### Problem to work on
Quote each record exactly, please, leaving none out.

### Extracted material
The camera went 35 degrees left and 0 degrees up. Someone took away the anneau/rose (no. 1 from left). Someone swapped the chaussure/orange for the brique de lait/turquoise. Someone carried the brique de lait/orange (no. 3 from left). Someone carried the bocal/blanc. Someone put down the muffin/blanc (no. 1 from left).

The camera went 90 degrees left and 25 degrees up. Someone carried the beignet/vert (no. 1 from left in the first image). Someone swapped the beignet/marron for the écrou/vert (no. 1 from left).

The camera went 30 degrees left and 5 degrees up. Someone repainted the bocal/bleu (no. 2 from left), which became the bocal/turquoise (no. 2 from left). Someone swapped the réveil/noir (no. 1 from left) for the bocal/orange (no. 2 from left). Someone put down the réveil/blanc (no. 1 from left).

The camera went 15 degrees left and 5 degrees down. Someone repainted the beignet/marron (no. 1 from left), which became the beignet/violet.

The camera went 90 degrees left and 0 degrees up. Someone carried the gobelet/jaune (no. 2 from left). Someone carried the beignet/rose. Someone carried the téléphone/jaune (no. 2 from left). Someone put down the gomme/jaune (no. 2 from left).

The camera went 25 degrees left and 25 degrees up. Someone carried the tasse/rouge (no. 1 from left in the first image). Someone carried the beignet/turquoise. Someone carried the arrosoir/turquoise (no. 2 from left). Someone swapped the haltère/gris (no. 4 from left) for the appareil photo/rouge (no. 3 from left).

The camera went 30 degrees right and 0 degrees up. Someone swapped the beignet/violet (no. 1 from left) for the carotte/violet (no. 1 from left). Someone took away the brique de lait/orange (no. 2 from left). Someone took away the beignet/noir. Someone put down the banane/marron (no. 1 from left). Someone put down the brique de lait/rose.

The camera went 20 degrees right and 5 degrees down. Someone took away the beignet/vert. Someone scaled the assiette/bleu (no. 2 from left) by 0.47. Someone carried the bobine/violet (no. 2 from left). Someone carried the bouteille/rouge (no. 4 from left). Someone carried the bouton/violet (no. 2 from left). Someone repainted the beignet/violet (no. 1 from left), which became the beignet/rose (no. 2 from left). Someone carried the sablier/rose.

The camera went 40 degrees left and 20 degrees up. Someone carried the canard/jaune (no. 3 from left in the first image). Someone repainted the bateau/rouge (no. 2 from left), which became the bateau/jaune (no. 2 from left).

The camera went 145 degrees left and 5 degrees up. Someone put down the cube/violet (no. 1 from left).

### Written response
The camera went 35 degrees left and 0 degrees up. Someone took away the anneau/rose (no. 1 from left). Someone swapped the chaussure/orange for the brique de lait/turquoise. Someone carried the brique de lait/orange (no. 3 from left). Someone carried the bocal/blanc. Someone put down the muffin/blanc (no. 1 from left).

The camera went 90 degrees left and 25 degrees up. Someone carried the beignet/vert (no. 1 from left in the first image). Someone swapped the beignet/marron for the écrou/vert (no. 1 from left).

The camera went 30 degrees left and 5 degrees up. Someone repainted the bocal/bleu (no. 2 from left), which became the bocal/turquoise (no. 2 from left). Someone swapped the réveil/noir (no. 1 from left) for the bocal/orange (no. 2 from left). Someone put down the réveil/blanc (no. 1 from left).

The camera went 15 degrees left and 5 degrees down. Someone repainted the beignet/marron (no. 1 from left), which became the beignet/violet.

The camera went 90 degrees left and 0 degrees up. Someone carried the gobelet/jaune (no. 2 from left). Someone carried the beignet/rose. Someone carried the téléphone/jaune (no. 2 from left). Someone put down the gomme/jaune (no. 2 from left).

The camera went 25 degrees left and 25 degrees up. Someone carried the tasse/rouge (no. 1 from left in the first image). Someone carried the beignet/turquoise. Someone carried the arrosoir/turquoise (no. 2 from left). Someone swapped the haltère/gris (no. 4 from left) for the appareil photo/rouge (no. 3 from left).

The camera went 30 degrees right and 0 degrees up. Someone swapped the beignet/violet (no. 1 from left) for the carotte/violet (no. 1 from left). Someone took away the brique de lait/orange (no. 2 from left). Someone took away the beignet/noir. Someone put down the banane/marron (no. 1 from left). Someone put down the brique de lait/rose.

The camera went 20 degrees right and 5 degrees down. Someone took away the beignet/vert. Someone scaled the assiette/bleu (no. 2 from left) by 0.47. Someone carried the bobine/violet (no. 2 from left). Someone carried the bouteille/rouge (no. 4 from left). Someone carried the bouton/violet (no. 2 from left). Someone repainted the beignet/violet (no. 1 from left), which became the beignet/rose (no. 2 from left). Someone carried the sablier/rose.

The camera went 40 degrees left and 20 degrees up. Someone carried the canard/jaune (no. 3 from left in the first image). Someone repainted the bateau/rouge (no. 2 from left), which became the bateau/jaune (no. 2 from left).

The camera went 145 degrees left and 5 degrees up. Someone put down the cube/violet (no. 1 from left).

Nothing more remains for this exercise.